* [ACTIVITY] Please repeat the lines below exactly. Begin with the line containing "camera: 155 degrees right, 10 degrees down" and go on through the line containing "(431, 319) = (440, 280): turquoise".

* [RECORDED DATA]
• • • •
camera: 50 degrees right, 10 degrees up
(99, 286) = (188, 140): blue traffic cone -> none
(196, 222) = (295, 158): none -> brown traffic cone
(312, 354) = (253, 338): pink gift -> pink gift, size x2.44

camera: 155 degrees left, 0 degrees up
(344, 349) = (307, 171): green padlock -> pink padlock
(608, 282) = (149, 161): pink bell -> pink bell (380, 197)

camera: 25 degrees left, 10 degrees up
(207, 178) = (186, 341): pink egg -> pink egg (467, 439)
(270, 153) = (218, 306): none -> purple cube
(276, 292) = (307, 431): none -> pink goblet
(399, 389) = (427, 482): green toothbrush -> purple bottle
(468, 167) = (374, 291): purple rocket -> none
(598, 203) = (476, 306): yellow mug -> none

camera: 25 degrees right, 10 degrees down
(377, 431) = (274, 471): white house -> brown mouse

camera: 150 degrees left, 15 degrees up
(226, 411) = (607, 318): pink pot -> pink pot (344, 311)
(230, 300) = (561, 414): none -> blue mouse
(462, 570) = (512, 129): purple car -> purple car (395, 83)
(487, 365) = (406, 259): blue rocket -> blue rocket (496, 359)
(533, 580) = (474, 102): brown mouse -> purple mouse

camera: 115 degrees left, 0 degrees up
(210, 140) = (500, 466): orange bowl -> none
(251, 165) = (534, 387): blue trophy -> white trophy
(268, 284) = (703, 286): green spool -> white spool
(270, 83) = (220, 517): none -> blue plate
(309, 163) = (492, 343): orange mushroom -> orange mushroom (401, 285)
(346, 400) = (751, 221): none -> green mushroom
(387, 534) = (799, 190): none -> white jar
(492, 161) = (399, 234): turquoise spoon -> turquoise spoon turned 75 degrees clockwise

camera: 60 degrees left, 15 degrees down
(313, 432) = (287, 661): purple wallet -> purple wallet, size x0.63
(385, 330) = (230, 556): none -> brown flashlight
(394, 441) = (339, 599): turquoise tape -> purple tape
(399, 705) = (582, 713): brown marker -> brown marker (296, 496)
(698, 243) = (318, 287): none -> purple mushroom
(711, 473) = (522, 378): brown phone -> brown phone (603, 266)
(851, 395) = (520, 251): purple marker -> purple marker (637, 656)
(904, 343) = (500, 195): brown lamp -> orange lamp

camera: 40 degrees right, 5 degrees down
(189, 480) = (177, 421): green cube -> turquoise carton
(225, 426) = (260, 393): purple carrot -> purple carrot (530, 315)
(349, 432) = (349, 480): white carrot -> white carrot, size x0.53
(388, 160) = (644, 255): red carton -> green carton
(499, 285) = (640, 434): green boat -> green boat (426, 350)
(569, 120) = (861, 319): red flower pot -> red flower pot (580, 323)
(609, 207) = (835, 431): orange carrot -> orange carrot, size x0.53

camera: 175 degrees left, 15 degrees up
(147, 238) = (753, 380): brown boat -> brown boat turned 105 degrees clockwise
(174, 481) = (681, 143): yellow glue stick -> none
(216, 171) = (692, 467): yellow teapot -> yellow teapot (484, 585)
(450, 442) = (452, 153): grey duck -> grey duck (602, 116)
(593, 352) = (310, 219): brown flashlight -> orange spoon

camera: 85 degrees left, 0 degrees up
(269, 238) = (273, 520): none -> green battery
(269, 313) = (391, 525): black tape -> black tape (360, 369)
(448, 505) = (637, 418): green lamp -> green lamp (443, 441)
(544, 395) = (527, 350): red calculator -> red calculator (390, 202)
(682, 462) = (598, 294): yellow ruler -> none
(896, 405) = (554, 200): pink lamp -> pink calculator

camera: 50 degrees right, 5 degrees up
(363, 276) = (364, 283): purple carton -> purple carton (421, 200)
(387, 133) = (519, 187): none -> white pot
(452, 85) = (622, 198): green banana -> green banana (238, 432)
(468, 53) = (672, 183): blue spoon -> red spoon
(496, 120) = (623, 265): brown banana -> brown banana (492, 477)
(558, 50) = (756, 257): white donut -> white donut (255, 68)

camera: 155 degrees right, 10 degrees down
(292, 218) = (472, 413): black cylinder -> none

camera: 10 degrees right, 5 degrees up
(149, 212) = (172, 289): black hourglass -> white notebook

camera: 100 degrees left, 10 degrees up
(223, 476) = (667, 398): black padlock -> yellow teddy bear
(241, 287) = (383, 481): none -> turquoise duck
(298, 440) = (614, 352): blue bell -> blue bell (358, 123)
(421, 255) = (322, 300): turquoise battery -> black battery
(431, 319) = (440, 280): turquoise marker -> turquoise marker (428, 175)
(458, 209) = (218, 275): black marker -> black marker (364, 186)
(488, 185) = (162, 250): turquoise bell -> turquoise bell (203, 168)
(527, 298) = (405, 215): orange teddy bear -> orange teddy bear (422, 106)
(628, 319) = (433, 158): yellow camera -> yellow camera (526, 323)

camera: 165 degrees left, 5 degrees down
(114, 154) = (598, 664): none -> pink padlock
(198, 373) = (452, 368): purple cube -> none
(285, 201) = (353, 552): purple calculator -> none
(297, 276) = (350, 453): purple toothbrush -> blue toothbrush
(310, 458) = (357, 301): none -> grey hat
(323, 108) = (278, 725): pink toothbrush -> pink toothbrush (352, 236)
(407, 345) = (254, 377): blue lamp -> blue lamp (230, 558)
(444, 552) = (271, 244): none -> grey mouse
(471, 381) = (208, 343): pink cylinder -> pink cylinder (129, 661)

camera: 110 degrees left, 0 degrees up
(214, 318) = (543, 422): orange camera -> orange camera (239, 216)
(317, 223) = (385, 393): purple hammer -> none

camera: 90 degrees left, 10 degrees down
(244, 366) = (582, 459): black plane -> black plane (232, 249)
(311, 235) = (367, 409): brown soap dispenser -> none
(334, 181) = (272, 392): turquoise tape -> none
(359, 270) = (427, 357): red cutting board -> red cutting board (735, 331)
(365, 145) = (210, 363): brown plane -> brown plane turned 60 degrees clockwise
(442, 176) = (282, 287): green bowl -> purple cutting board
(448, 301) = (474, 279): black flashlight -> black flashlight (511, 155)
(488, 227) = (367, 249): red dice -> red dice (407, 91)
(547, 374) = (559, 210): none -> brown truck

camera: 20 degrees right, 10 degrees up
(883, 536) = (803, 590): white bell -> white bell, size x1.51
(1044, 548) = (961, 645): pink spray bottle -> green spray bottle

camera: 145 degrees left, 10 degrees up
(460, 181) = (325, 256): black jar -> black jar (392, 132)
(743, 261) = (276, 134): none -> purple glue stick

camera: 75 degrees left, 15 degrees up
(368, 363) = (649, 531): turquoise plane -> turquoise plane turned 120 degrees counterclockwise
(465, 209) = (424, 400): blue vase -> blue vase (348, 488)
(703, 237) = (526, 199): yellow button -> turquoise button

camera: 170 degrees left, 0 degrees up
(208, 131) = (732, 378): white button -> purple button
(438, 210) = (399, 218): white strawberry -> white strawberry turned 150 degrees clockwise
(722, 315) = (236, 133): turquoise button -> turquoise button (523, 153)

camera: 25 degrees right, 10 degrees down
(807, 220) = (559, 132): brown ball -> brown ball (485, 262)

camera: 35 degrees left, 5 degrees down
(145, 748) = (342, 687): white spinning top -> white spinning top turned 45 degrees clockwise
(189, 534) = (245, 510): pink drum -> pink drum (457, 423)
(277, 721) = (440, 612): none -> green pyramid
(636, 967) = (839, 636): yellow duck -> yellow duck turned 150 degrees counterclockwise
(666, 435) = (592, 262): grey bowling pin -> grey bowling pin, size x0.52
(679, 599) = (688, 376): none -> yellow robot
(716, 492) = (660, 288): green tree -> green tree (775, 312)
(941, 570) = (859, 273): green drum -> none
• • • •
* [ANSWER AREA]
camera: 155 degrees right, 10 degrees down
(292, 218) = (472, 413): black cylinder -> none

camera: 10 degrees right, 5 degrees up
(149, 212) = (172, 289): black hourglass -> white notebook

camera: 100 degrees left, 10 degrees up
(223, 476) = (667, 398): black padlock -> yellow teddy bear
(241, 287) = (383, 481): none -> turquoise duck
(298, 440) = (614, 352): blue bell -> blue bell (358, 123)
(421, 255) = (322, 300): turquoise battery -> black battery
(431, 319) = (440, 280): turquoise marker -> turquoise marker (428, 175)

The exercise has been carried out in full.